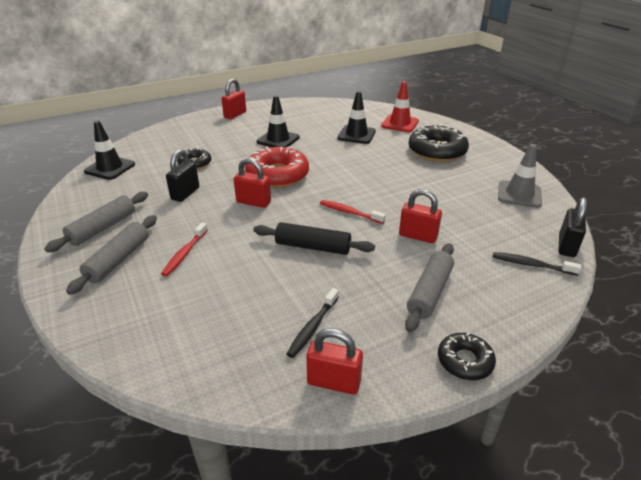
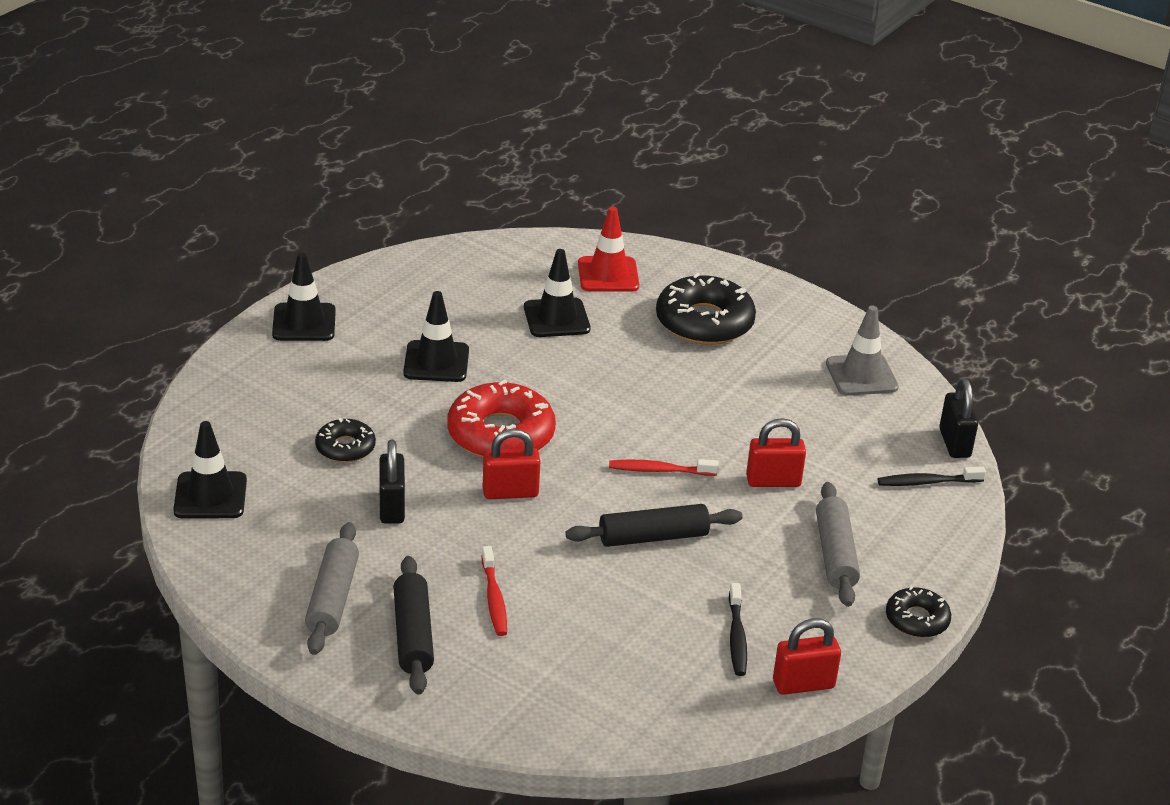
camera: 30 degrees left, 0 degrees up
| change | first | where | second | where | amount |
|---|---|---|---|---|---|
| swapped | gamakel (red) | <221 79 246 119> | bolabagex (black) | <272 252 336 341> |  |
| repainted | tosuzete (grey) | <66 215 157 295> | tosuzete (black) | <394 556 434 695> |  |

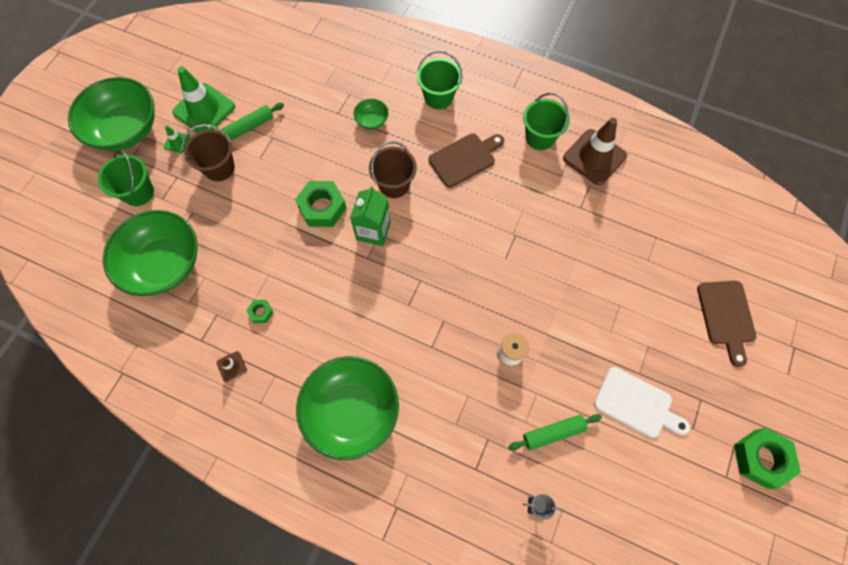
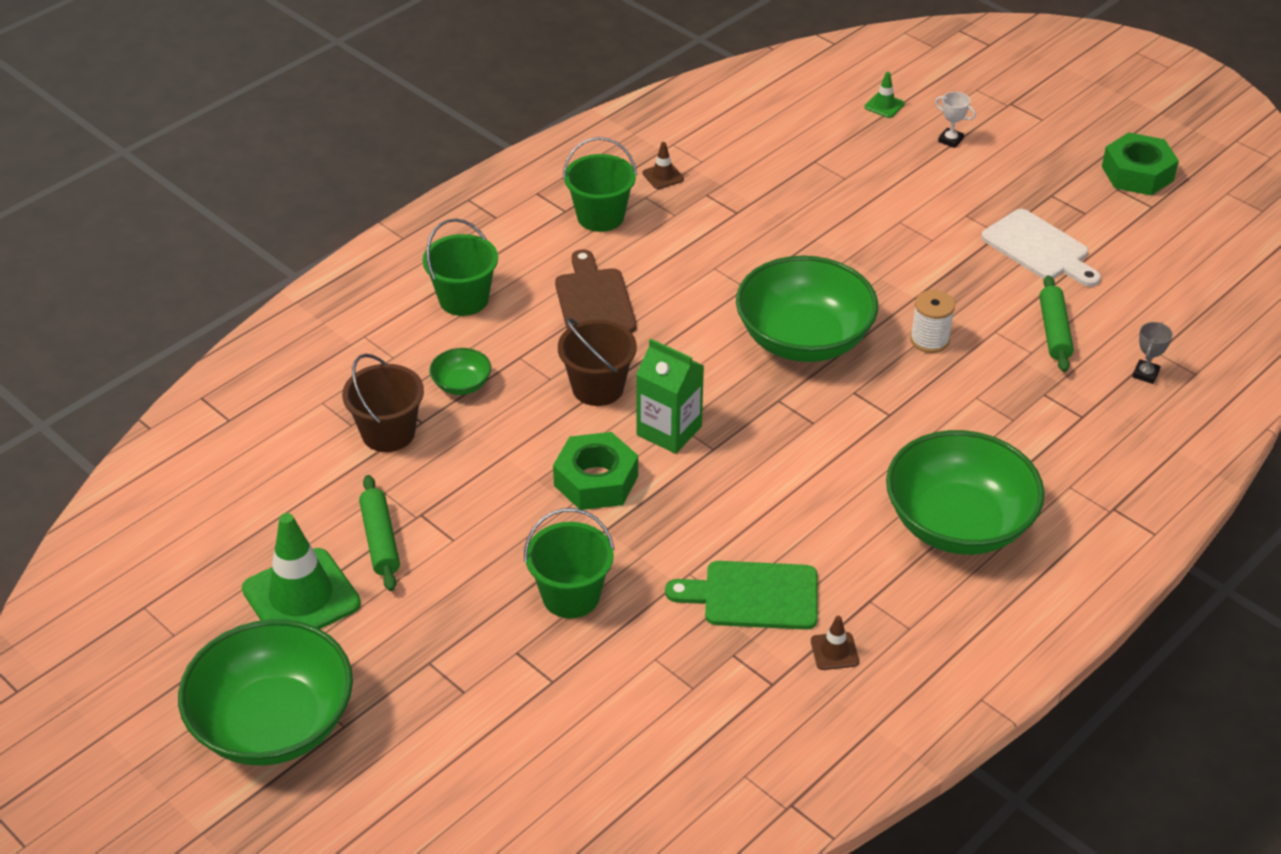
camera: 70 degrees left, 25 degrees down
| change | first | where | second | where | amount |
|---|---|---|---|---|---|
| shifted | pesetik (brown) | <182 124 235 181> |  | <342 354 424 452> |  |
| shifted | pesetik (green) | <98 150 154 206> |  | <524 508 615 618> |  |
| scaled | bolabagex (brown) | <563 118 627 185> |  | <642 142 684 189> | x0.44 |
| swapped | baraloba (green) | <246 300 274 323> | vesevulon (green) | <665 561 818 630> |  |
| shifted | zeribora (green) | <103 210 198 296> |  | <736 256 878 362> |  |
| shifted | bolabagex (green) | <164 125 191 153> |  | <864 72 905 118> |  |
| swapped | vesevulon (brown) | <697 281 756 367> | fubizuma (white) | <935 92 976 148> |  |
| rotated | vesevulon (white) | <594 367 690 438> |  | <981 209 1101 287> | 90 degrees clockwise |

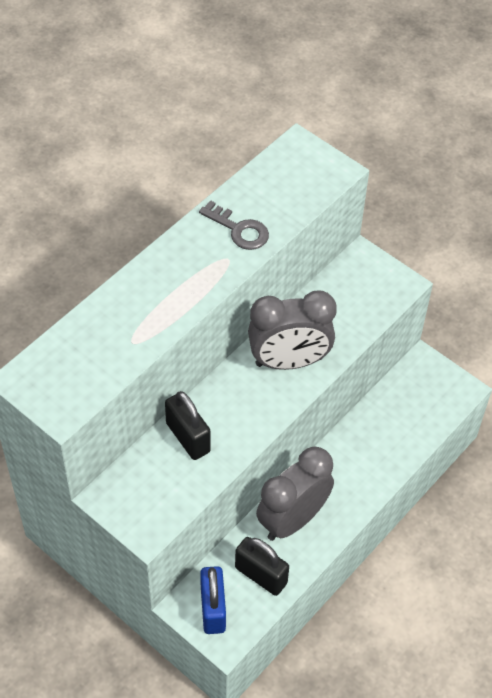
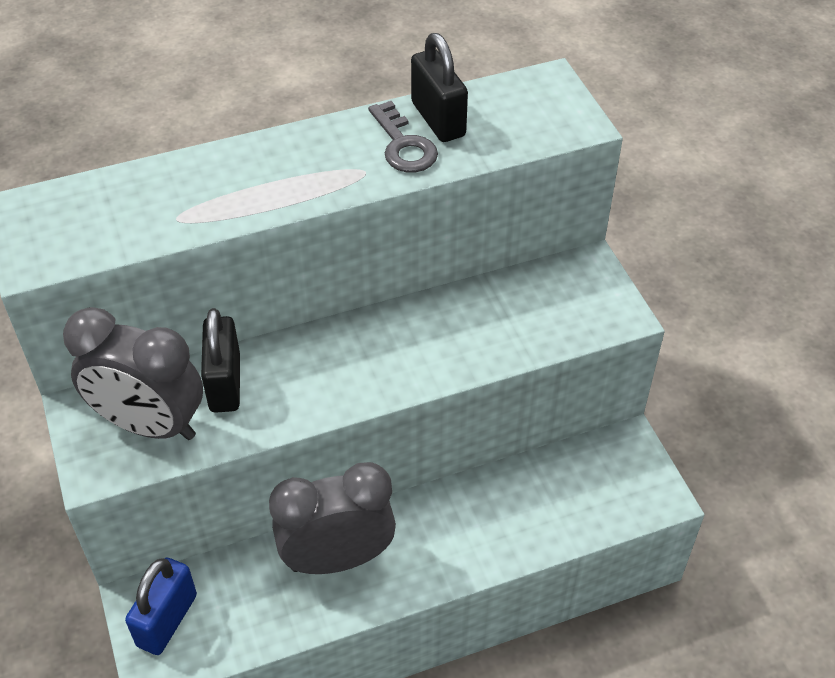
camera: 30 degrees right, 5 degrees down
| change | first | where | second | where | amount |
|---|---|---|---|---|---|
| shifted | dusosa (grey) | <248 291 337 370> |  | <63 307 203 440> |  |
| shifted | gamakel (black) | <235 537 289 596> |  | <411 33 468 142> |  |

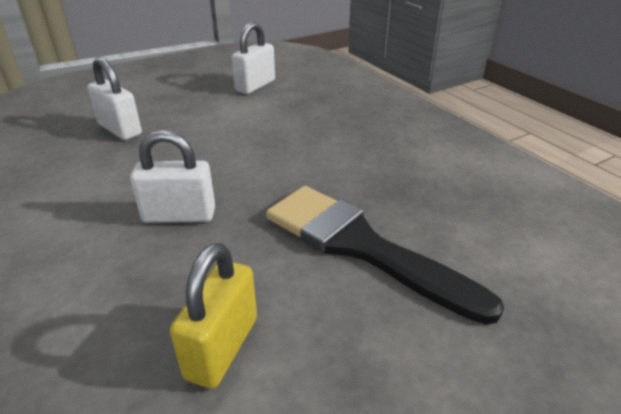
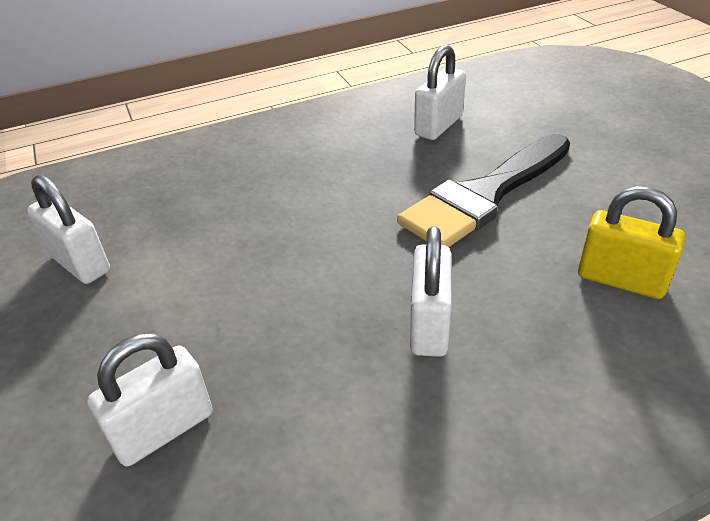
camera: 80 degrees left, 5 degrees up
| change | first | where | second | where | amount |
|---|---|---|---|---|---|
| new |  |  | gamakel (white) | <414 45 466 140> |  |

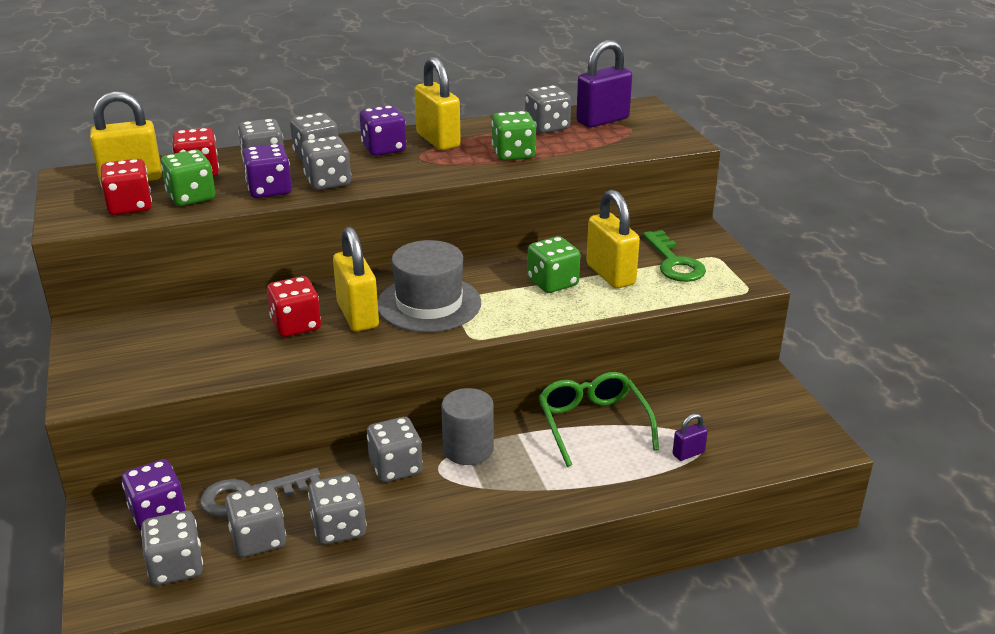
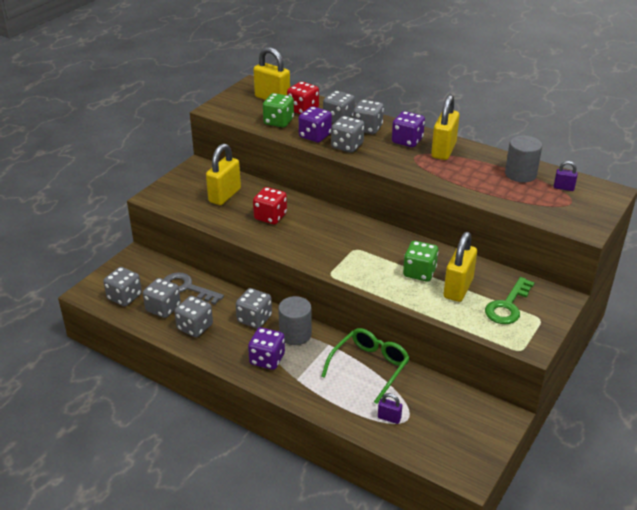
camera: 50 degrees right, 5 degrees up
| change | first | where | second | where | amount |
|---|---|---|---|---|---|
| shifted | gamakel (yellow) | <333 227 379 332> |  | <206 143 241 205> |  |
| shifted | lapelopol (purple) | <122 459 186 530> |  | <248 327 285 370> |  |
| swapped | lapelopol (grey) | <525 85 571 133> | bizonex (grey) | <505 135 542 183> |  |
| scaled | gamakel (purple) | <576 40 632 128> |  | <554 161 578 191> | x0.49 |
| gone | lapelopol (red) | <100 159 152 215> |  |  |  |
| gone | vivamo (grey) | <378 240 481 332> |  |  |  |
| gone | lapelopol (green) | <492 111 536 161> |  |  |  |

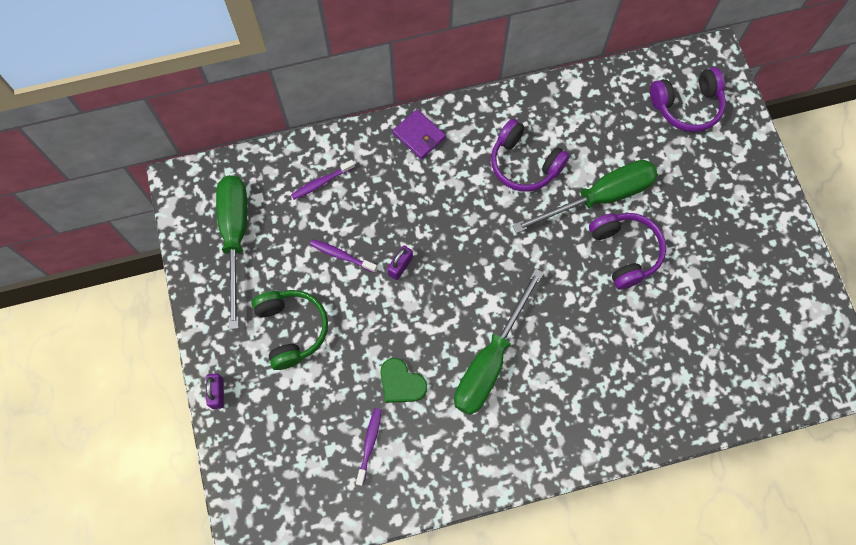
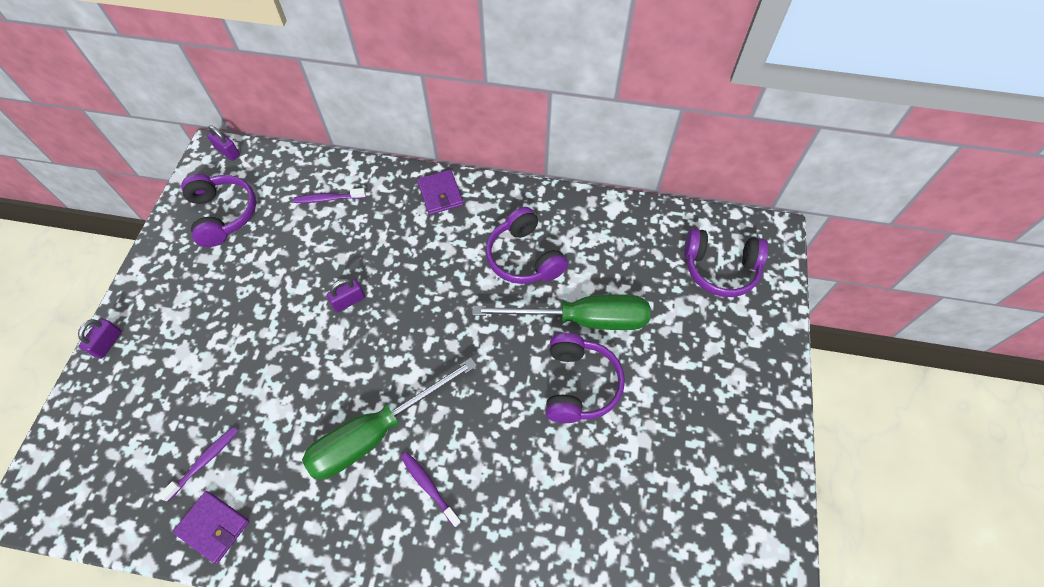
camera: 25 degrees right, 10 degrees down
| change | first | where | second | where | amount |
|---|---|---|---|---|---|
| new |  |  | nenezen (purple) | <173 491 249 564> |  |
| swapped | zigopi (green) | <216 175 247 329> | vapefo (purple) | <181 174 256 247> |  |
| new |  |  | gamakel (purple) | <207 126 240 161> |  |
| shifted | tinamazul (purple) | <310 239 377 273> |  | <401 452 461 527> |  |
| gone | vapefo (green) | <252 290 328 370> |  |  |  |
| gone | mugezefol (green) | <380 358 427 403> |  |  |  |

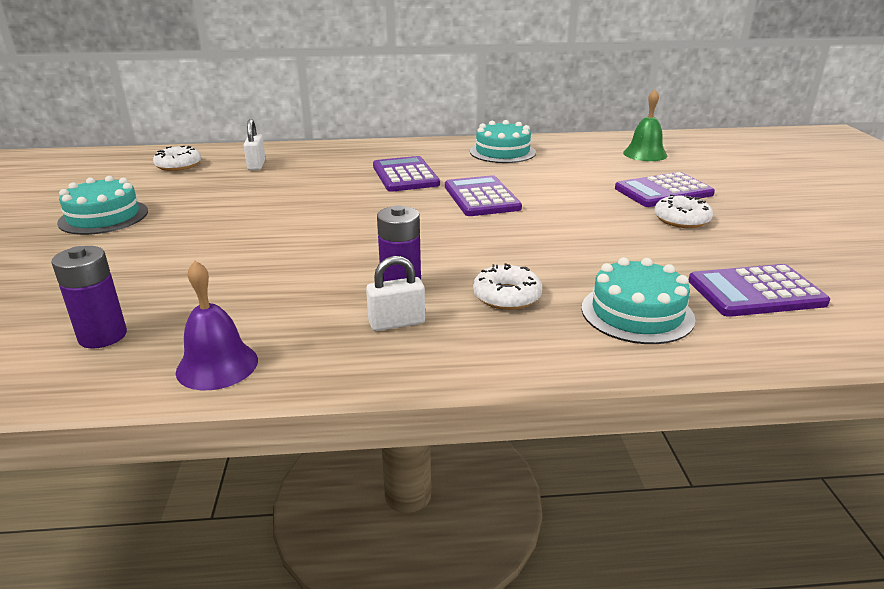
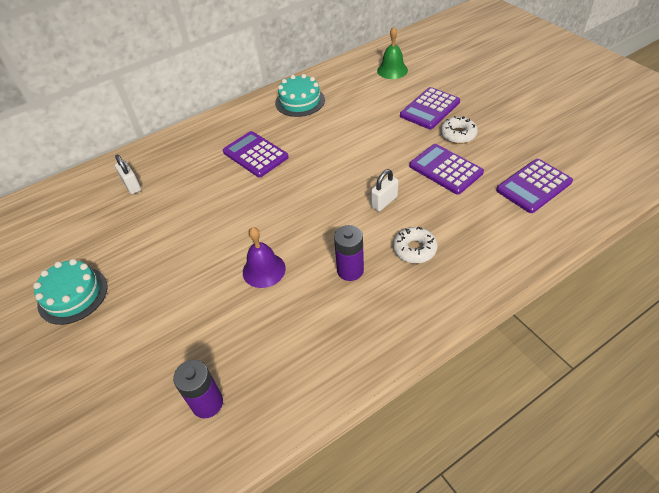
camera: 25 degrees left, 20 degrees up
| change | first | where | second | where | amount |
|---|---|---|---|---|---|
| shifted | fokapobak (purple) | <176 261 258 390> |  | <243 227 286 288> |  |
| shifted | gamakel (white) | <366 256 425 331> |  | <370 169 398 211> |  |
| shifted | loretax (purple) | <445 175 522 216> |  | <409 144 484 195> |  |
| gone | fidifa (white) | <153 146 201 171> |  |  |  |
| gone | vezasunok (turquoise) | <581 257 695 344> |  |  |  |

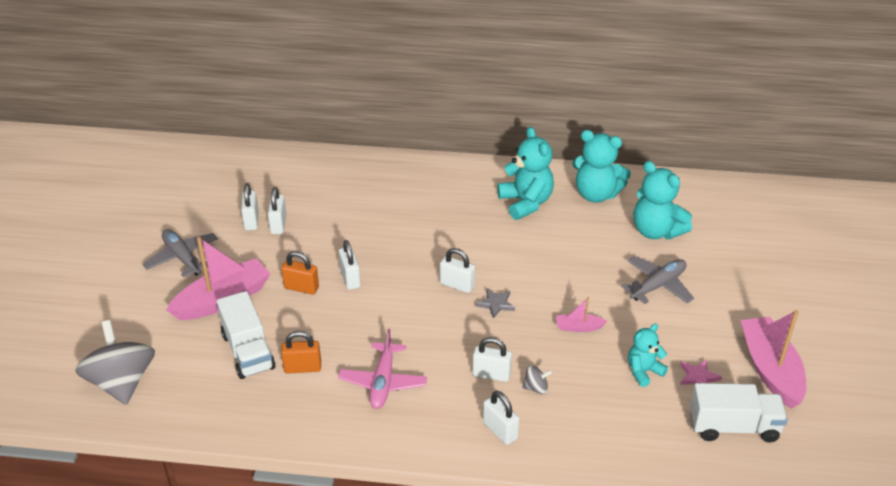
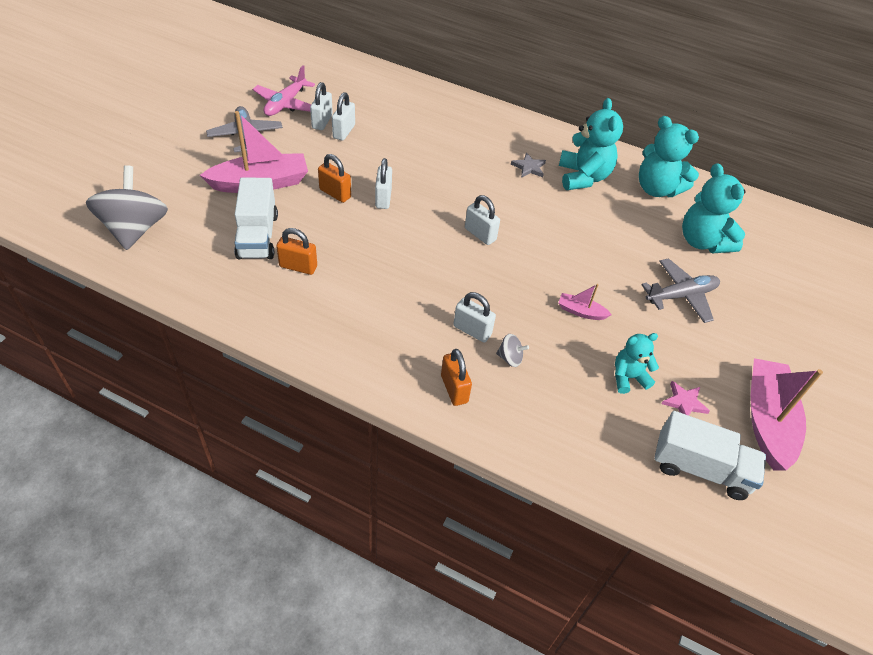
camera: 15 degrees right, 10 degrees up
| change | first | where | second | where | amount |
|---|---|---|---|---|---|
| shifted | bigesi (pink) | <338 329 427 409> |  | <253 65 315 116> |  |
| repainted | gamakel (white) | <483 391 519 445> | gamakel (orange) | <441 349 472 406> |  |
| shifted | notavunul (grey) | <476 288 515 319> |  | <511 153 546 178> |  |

[Your goal] Emit the lines of the material exactly, from its first line to the line containing "swapped | gamakel", inclusive; leave every picture out.

[Answer space]
camera: 30 degrees left, 0 degrees up
| change | first | where | second | where | amount |
|---|---|---|---|---|---|
| swapped | gamakel (red) | <221 79 246 119> | bolabagex (black) | <272 252 336 341> |  |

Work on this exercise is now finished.